What to work on: Pull out every line of the records that contains the string "kern", treating uppercase and lowercase as different.

▶

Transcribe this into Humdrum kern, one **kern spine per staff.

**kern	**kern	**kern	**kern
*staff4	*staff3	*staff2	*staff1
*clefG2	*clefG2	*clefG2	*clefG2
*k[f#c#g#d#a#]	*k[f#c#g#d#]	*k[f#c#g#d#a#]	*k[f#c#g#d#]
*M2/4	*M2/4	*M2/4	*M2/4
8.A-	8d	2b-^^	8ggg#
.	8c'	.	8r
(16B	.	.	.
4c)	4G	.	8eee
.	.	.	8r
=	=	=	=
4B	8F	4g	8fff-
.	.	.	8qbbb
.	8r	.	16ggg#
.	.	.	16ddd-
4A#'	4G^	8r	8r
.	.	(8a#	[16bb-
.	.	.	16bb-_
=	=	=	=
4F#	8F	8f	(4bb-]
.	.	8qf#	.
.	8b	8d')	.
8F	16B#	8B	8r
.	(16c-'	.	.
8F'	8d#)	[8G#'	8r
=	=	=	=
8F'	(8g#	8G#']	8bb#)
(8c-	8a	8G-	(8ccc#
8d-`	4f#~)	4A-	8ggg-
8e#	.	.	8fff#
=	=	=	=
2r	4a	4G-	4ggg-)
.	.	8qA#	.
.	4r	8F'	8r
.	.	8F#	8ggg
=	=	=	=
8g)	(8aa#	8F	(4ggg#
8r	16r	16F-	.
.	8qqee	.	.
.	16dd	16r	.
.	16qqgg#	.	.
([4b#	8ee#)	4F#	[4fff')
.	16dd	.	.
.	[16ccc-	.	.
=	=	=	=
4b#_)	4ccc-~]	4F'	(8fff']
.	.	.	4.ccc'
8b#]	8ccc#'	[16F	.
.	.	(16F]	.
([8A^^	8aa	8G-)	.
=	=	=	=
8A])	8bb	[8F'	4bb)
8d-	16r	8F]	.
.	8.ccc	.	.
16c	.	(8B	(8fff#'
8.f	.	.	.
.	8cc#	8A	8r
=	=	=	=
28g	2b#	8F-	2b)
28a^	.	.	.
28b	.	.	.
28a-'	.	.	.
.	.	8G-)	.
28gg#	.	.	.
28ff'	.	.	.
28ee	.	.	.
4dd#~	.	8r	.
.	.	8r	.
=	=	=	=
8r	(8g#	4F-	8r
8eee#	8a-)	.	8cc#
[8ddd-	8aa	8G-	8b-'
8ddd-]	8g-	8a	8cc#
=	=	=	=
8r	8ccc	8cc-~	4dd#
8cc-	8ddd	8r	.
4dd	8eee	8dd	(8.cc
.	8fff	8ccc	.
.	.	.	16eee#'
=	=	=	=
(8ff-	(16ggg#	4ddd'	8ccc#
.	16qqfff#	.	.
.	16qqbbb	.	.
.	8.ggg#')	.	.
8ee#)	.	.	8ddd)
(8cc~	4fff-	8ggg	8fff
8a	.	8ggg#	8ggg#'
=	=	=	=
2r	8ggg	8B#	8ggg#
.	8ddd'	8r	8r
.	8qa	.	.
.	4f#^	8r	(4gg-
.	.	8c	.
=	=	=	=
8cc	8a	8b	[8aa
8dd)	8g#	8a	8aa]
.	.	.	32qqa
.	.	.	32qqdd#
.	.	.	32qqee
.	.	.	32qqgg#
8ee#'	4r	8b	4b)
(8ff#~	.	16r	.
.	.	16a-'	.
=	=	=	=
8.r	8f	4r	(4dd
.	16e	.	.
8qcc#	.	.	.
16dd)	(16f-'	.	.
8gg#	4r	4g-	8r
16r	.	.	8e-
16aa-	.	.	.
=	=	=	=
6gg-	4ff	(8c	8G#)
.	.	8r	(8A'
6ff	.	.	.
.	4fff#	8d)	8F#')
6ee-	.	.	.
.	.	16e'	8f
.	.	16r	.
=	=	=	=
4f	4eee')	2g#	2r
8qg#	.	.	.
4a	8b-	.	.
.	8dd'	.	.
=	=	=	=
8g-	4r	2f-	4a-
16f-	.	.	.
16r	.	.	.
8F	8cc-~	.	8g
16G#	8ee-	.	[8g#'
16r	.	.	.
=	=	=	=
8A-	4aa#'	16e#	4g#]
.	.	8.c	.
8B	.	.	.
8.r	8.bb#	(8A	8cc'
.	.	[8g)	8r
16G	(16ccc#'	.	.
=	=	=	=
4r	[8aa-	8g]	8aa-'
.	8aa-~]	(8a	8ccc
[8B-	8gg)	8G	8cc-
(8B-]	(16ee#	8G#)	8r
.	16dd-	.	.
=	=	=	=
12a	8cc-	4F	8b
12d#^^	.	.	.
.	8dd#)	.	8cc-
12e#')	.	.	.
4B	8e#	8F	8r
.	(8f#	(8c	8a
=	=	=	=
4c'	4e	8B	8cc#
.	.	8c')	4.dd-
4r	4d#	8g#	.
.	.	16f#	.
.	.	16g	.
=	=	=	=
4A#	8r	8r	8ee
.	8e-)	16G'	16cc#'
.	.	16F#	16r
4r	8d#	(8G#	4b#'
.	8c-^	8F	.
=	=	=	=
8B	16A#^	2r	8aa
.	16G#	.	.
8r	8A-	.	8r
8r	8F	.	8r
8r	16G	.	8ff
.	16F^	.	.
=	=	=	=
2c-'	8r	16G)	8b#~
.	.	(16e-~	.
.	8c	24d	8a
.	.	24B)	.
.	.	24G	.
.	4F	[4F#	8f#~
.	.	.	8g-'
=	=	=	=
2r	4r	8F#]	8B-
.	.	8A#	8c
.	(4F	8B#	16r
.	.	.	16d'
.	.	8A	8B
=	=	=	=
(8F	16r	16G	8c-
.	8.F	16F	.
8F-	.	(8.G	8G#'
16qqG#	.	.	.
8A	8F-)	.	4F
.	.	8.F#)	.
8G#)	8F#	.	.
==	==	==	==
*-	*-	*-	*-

◀

Response:
Transcribe this into Humdrum kern, one **kern spine per staff.
**kern	**kern	**kern	**kern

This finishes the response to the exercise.